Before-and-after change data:
Segment Open

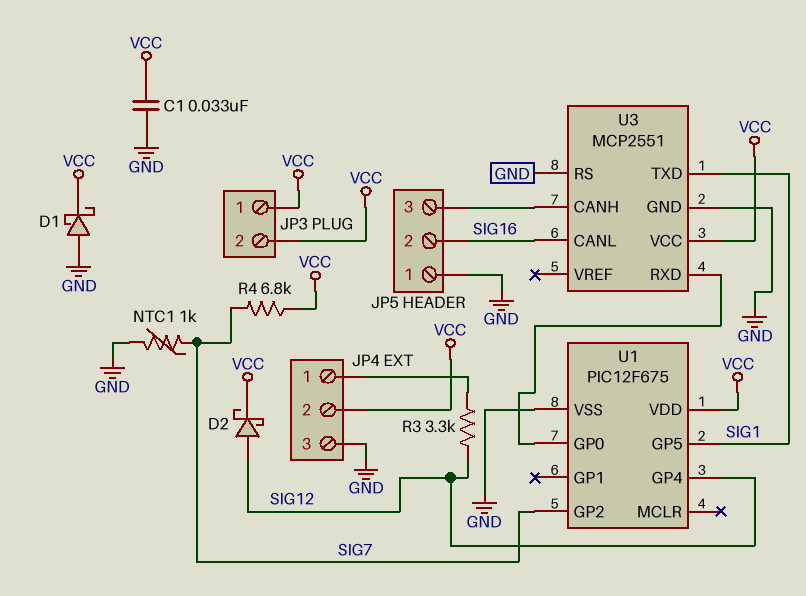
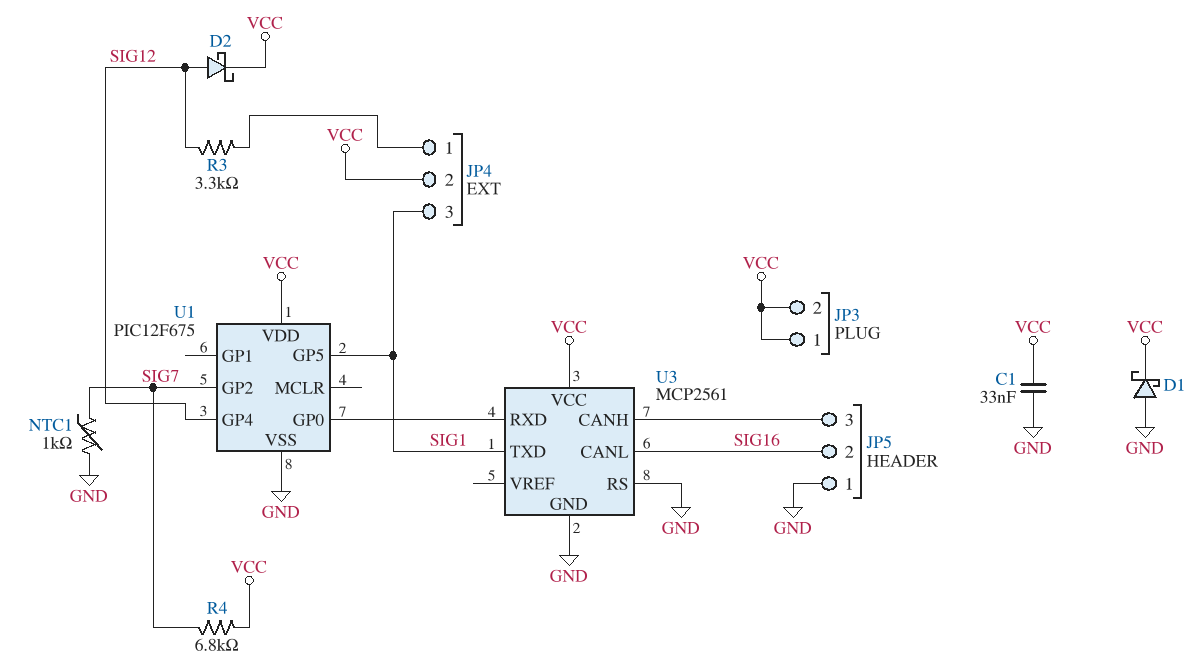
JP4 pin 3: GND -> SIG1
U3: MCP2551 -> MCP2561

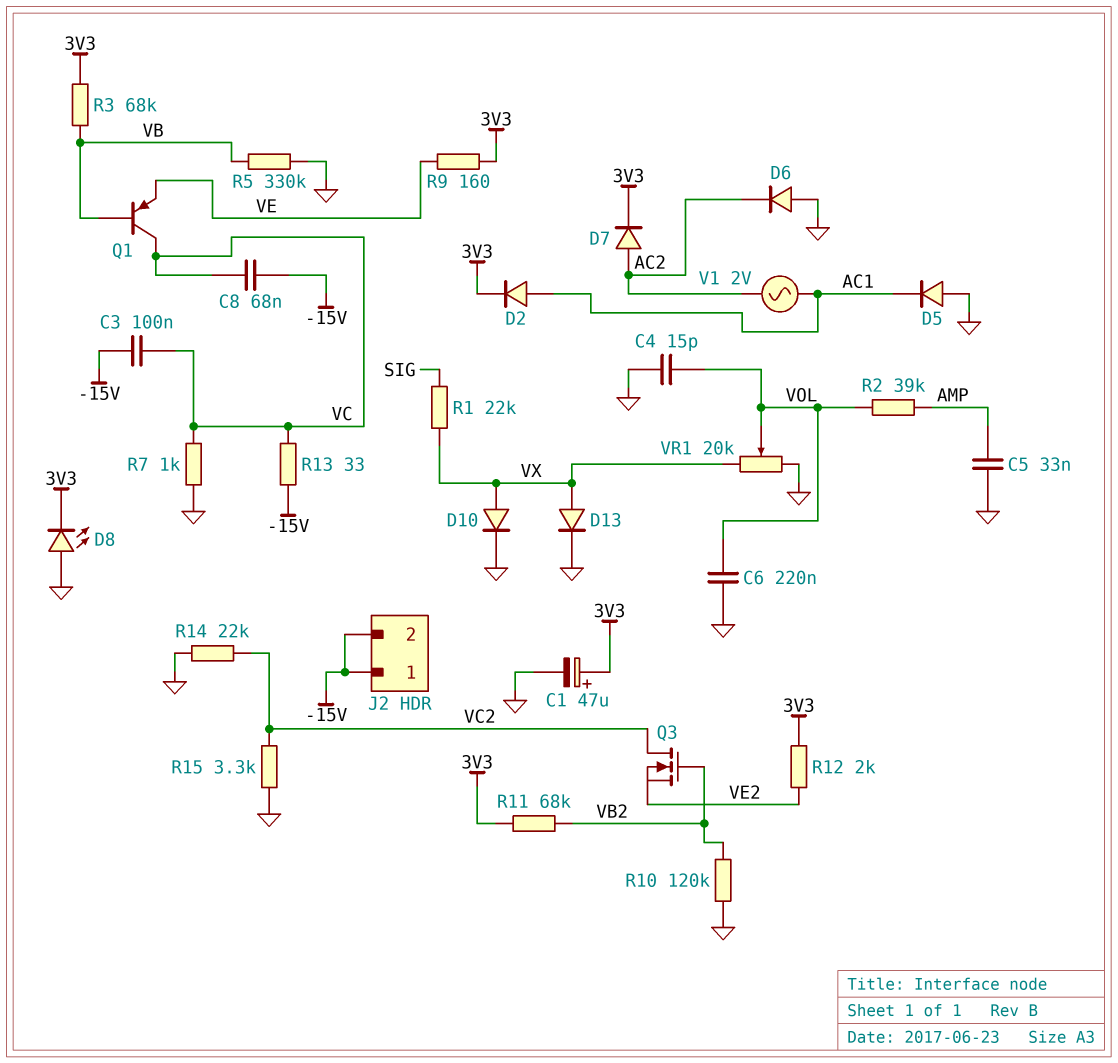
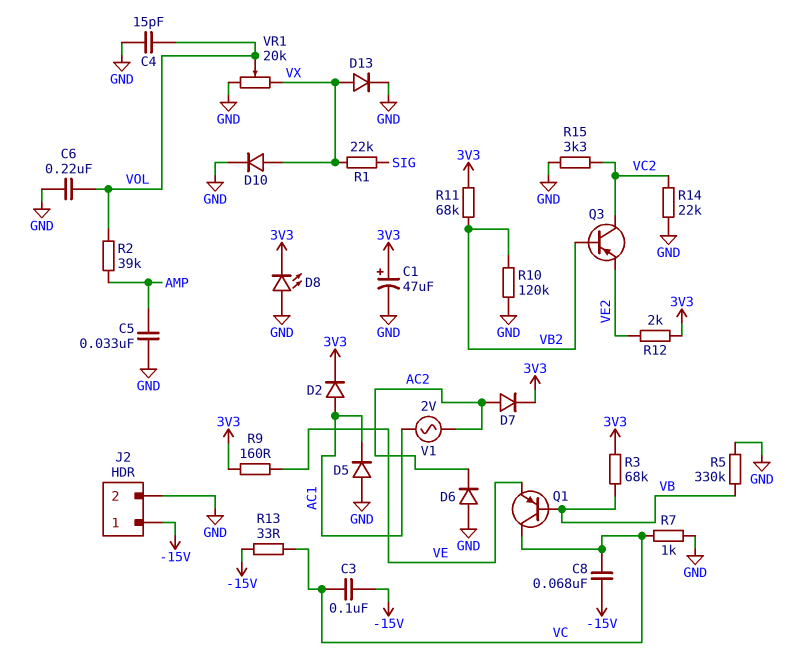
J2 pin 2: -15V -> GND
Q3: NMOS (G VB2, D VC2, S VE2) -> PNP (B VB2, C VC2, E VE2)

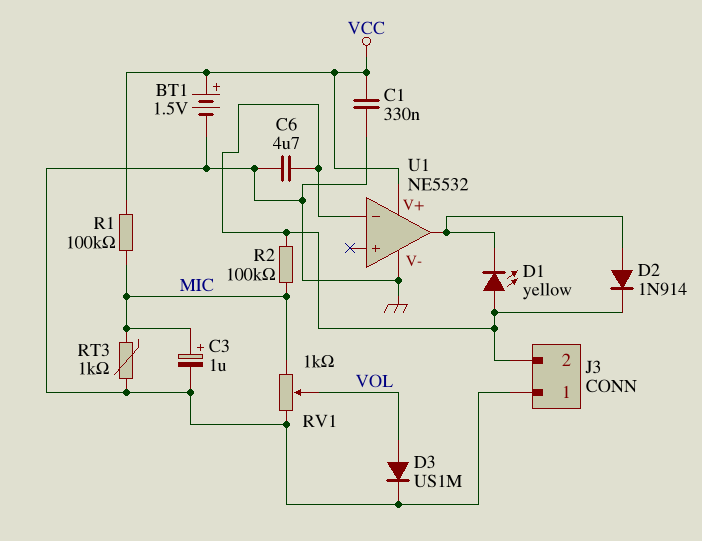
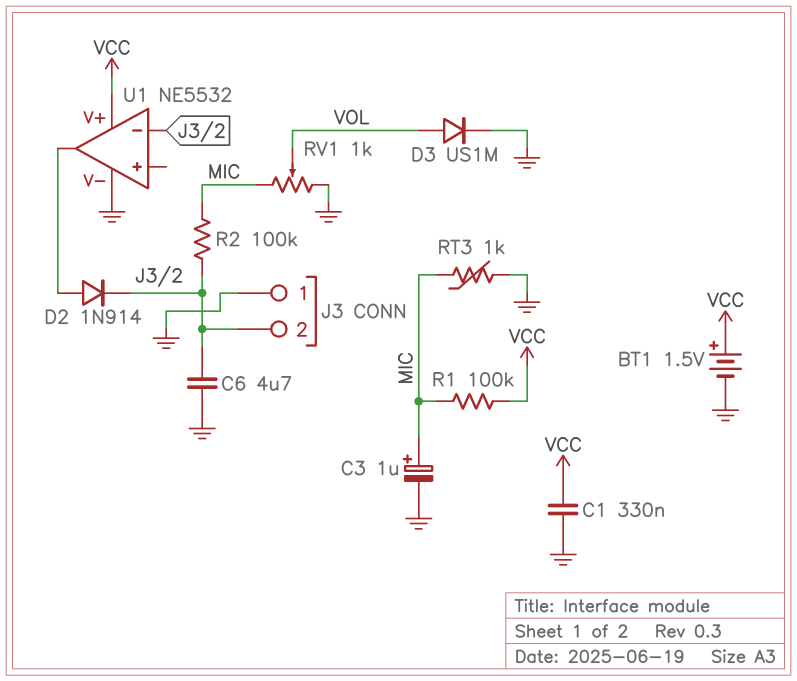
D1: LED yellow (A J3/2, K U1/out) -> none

Segment Closed

Keep every word of the records and none of the pictures when you print them again.

JP4 pin 3: GND -> SIG1
U3: MCP2551 -> MCP2561

J2 pin 2: -15V -> GND
Q3: NMOS (G VB2, D VC2, S VE2) -> PNP (B VB2, C VC2, E VE2)

D1: LED yellow (A J3/2, K U1/out) -> none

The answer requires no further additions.